'''

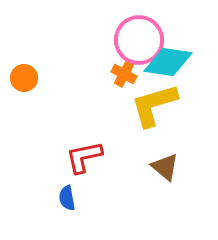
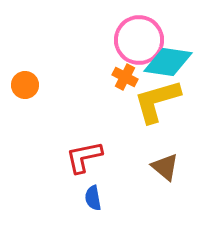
orange cross: moved 1 px right, 3 px down
orange circle: moved 1 px right, 7 px down
yellow L-shape: moved 3 px right, 4 px up
blue semicircle: moved 26 px right
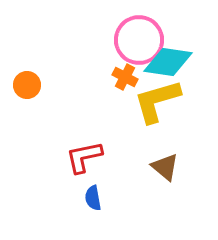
orange circle: moved 2 px right
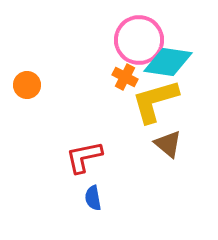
yellow L-shape: moved 2 px left
brown triangle: moved 3 px right, 23 px up
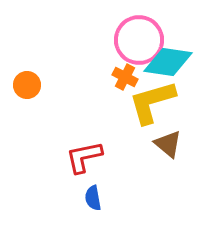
yellow L-shape: moved 3 px left, 1 px down
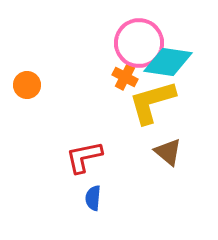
pink circle: moved 3 px down
brown triangle: moved 8 px down
blue semicircle: rotated 15 degrees clockwise
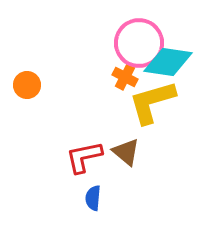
brown triangle: moved 42 px left
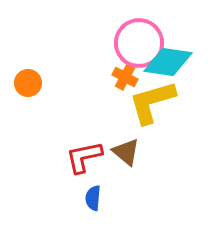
orange circle: moved 1 px right, 2 px up
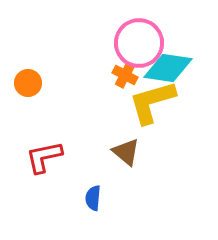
cyan diamond: moved 6 px down
orange cross: moved 2 px up
red L-shape: moved 40 px left
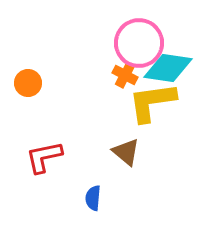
yellow L-shape: rotated 8 degrees clockwise
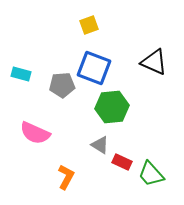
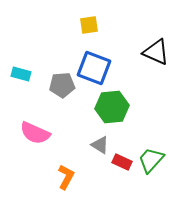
yellow square: rotated 12 degrees clockwise
black triangle: moved 2 px right, 10 px up
green trapezoid: moved 14 px up; rotated 84 degrees clockwise
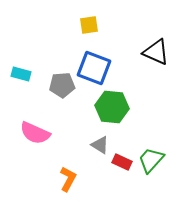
green hexagon: rotated 12 degrees clockwise
orange L-shape: moved 2 px right, 2 px down
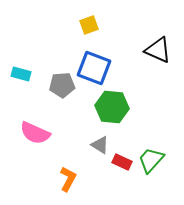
yellow square: rotated 12 degrees counterclockwise
black triangle: moved 2 px right, 2 px up
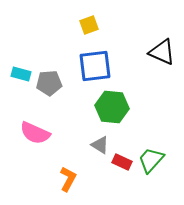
black triangle: moved 4 px right, 2 px down
blue square: moved 1 px right, 2 px up; rotated 28 degrees counterclockwise
gray pentagon: moved 13 px left, 2 px up
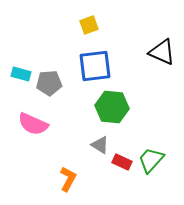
pink semicircle: moved 2 px left, 9 px up
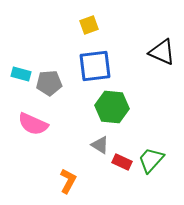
orange L-shape: moved 2 px down
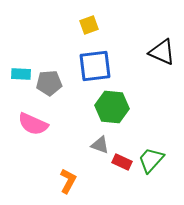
cyan rectangle: rotated 12 degrees counterclockwise
gray triangle: rotated 12 degrees counterclockwise
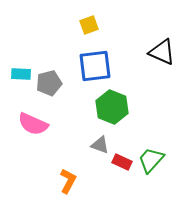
gray pentagon: rotated 10 degrees counterclockwise
green hexagon: rotated 16 degrees clockwise
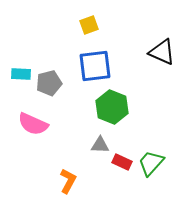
gray triangle: rotated 18 degrees counterclockwise
green trapezoid: moved 3 px down
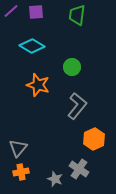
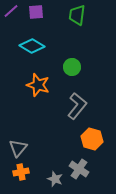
orange hexagon: moved 2 px left; rotated 20 degrees counterclockwise
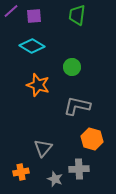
purple square: moved 2 px left, 4 px down
gray L-shape: rotated 116 degrees counterclockwise
gray triangle: moved 25 px right
gray cross: rotated 36 degrees counterclockwise
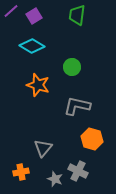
purple square: rotated 28 degrees counterclockwise
gray cross: moved 1 px left, 2 px down; rotated 30 degrees clockwise
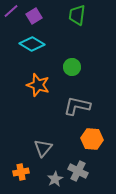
cyan diamond: moved 2 px up
orange hexagon: rotated 10 degrees counterclockwise
gray star: rotated 21 degrees clockwise
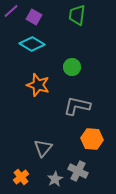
purple square: moved 1 px down; rotated 28 degrees counterclockwise
orange cross: moved 5 px down; rotated 28 degrees counterclockwise
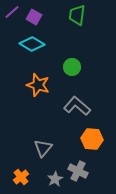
purple line: moved 1 px right, 1 px down
gray L-shape: rotated 28 degrees clockwise
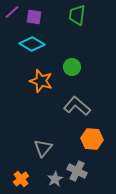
purple square: rotated 21 degrees counterclockwise
orange star: moved 3 px right, 4 px up
gray cross: moved 1 px left
orange cross: moved 2 px down
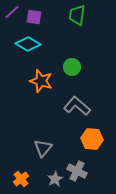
cyan diamond: moved 4 px left
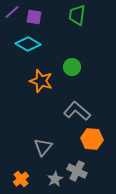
gray L-shape: moved 5 px down
gray triangle: moved 1 px up
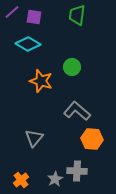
gray triangle: moved 9 px left, 9 px up
gray cross: rotated 24 degrees counterclockwise
orange cross: moved 1 px down
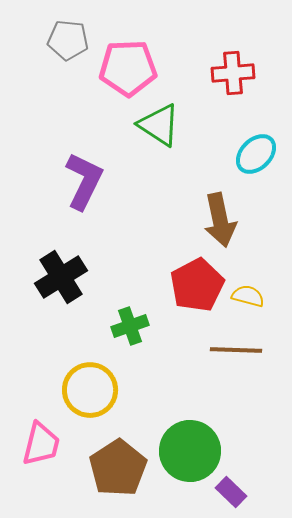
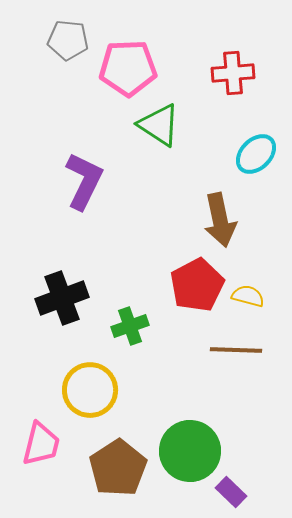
black cross: moved 1 px right, 21 px down; rotated 12 degrees clockwise
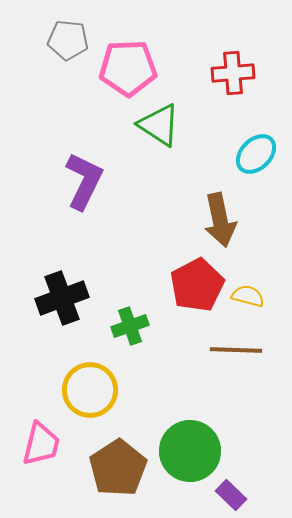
purple rectangle: moved 3 px down
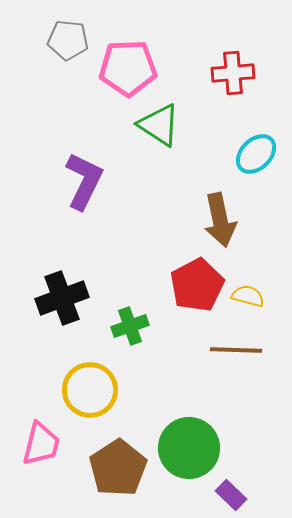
green circle: moved 1 px left, 3 px up
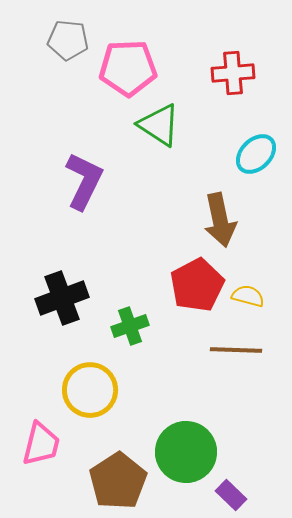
green circle: moved 3 px left, 4 px down
brown pentagon: moved 13 px down
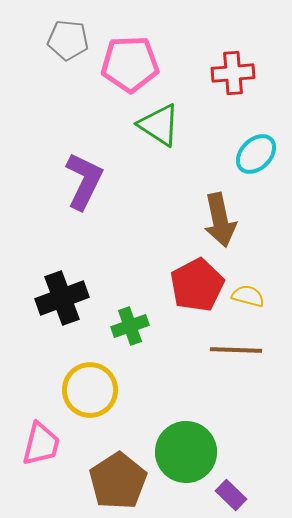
pink pentagon: moved 2 px right, 4 px up
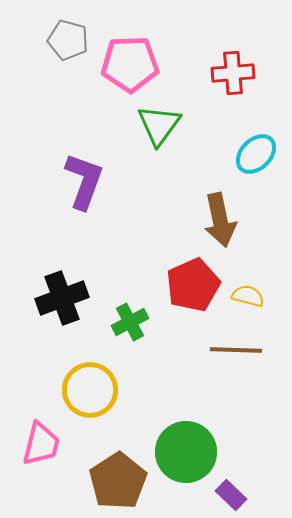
gray pentagon: rotated 9 degrees clockwise
green triangle: rotated 33 degrees clockwise
purple L-shape: rotated 6 degrees counterclockwise
red pentagon: moved 4 px left; rotated 4 degrees clockwise
green cross: moved 4 px up; rotated 9 degrees counterclockwise
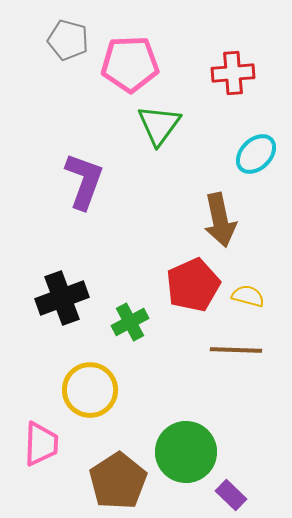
pink trapezoid: rotated 12 degrees counterclockwise
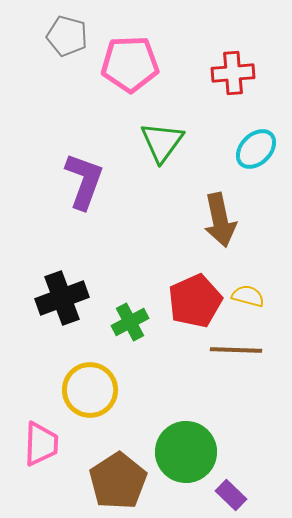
gray pentagon: moved 1 px left, 4 px up
green triangle: moved 3 px right, 17 px down
cyan ellipse: moved 5 px up
red pentagon: moved 2 px right, 16 px down
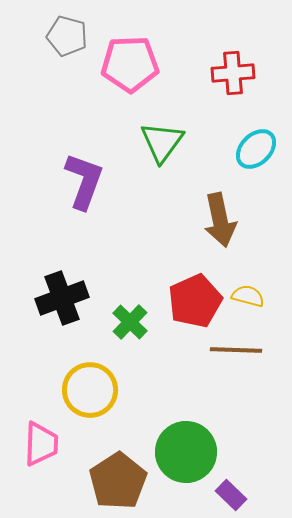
green cross: rotated 18 degrees counterclockwise
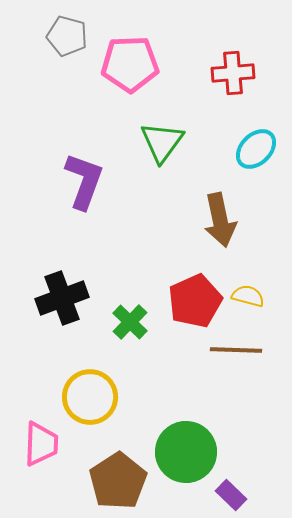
yellow circle: moved 7 px down
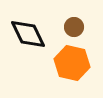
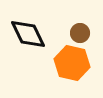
brown circle: moved 6 px right, 6 px down
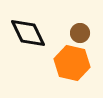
black diamond: moved 1 px up
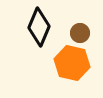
black diamond: moved 11 px right, 6 px up; rotated 48 degrees clockwise
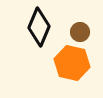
brown circle: moved 1 px up
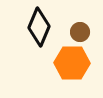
orange hexagon: rotated 12 degrees counterclockwise
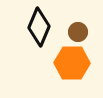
brown circle: moved 2 px left
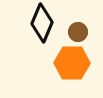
black diamond: moved 3 px right, 4 px up
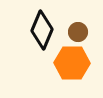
black diamond: moved 7 px down
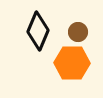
black diamond: moved 4 px left, 1 px down
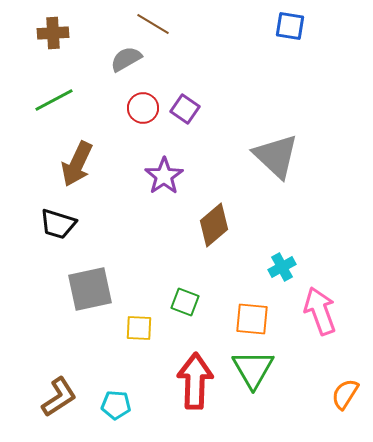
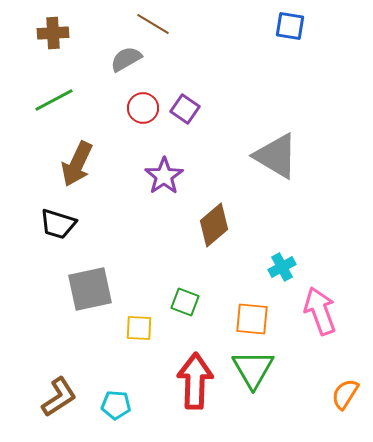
gray triangle: rotated 12 degrees counterclockwise
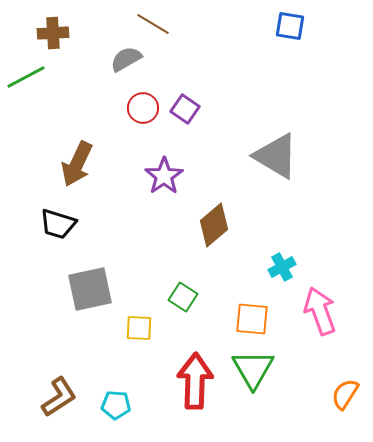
green line: moved 28 px left, 23 px up
green square: moved 2 px left, 5 px up; rotated 12 degrees clockwise
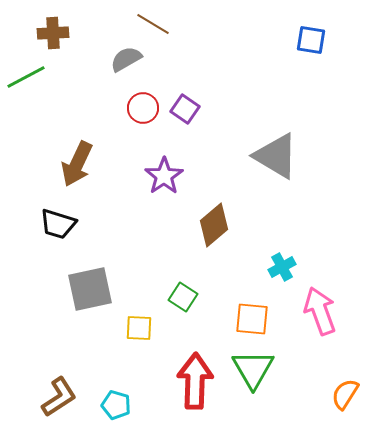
blue square: moved 21 px right, 14 px down
cyan pentagon: rotated 12 degrees clockwise
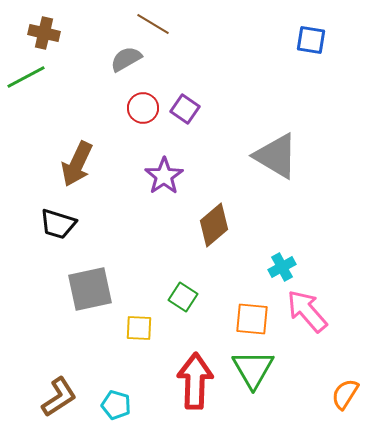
brown cross: moved 9 px left; rotated 16 degrees clockwise
pink arrow: moved 13 px left; rotated 21 degrees counterclockwise
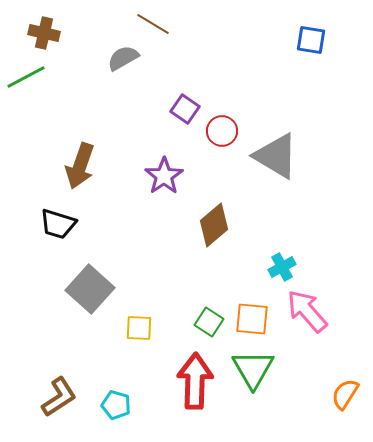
gray semicircle: moved 3 px left, 1 px up
red circle: moved 79 px right, 23 px down
brown arrow: moved 3 px right, 2 px down; rotated 6 degrees counterclockwise
gray square: rotated 36 degrees counterclockwise
green square: moved 26 px right, 25 px down
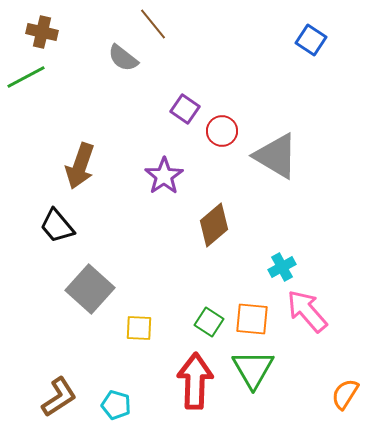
brown line: rotated 20 degrees clockwise
brown cross: moved 2 px left, 1 px up
blue square: rotated 24 degrees clockwise
gray semicircle: rotated 112 degrees counterclockwise
black trapezoid: moved 1 px left, 2 px down; rotated 33 degrees clockwise
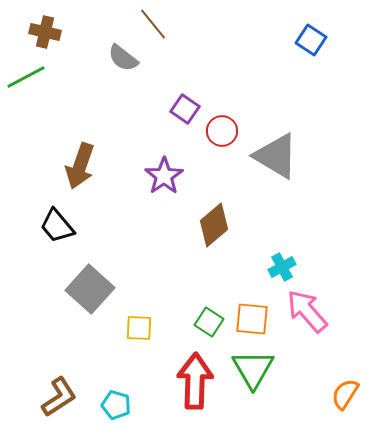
brown cross: moved 3 px right
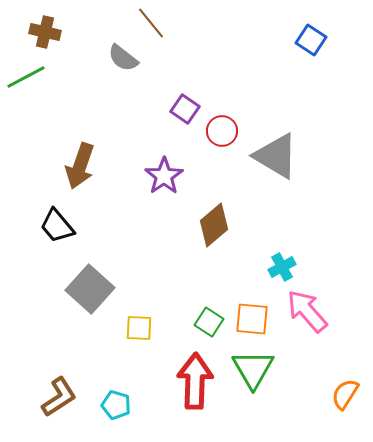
brown line: moved 2 px left, 1 px up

'''

| TO BE DONE |
Copy everything from the start of the entries down through the line "gray pentagon: moved 13 px left, 2 px up", substituting "white L-shape" for every "yellow L-shape" and changing nothing else. Leave the pictures out of the copy.

| THE REPLY |
orange cross: moved 1 px right, 3 px down
orange circle: moved 1 px right, 7 px down
white L-shape: moved 3 px right, 4 px up
blue semicircle: moved 26 px right
orange circle: moved 2 px right
white L-shape: moved 2 px left
brown triangle: moved 3 px right, 23 px up
white L-shape: moved 3 px left, 1 px down
pink circle: moved 3 px down
brown triangle: moved 8 px down
blue semicircle: rotated 15 degrees clockwise
brown triangle: moved 42 px left
orange circle: moved 1 px right, 2 px up
cyan diamond: moved 6 px down
orange cross: moved 2 px up
red L-shape: moved 40 px left
white L-shape: rotated 8 degrees clockwise
yellow square: rotated 12 degrees clockwise
black triangle: moved 2 px right, 10 px up
green trapezoid: moved 14 px up; rotated 84 degrees clockwise
green hexagon: rotated 12 degrees clockwise
orange L-shape: moved 2 px right, 2 px down
yellow square: rotated 12 degrees counterclockwise
black triangle: moved 2 px right, 2 px up
black triangle: moved 4 px right, 2 px down
blue square: moved 1 px right, 2 px up; rotated 28 degrees counterclockwise
gray pentagon: moved 13 px left, 2 px up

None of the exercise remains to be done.